__TASK TO CARRY OUT__. Whatever runs from the line with "relocated | wałek" to the end of the records below must be copied exactly, with nothing else included.

-------------------------

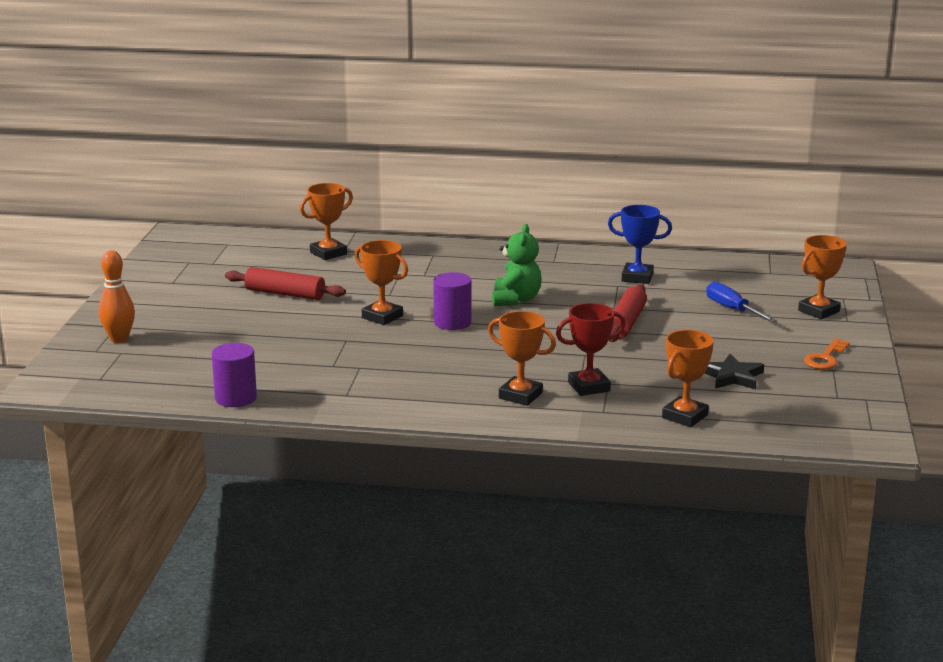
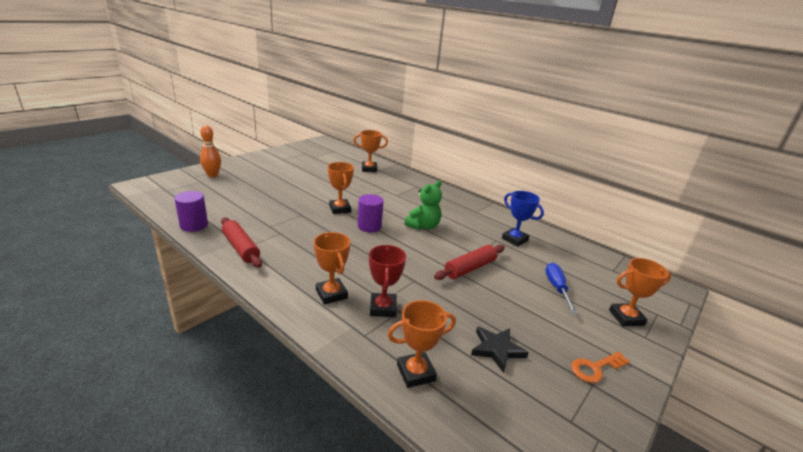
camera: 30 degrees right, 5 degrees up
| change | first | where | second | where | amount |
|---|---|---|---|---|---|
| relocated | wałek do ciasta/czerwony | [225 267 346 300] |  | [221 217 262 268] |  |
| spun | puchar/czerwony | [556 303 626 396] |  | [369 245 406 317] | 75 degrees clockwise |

-------------------------

__RESULT OF THE TASK__.
| relocated | wałek do ciasta/czerwony | [225 267 346 300] |  | [221 217 262 268] |  |
| spun | puchar/czerwony | [556 303 626 396] |  | [369 245 406 317] | 75 degrees clockwise |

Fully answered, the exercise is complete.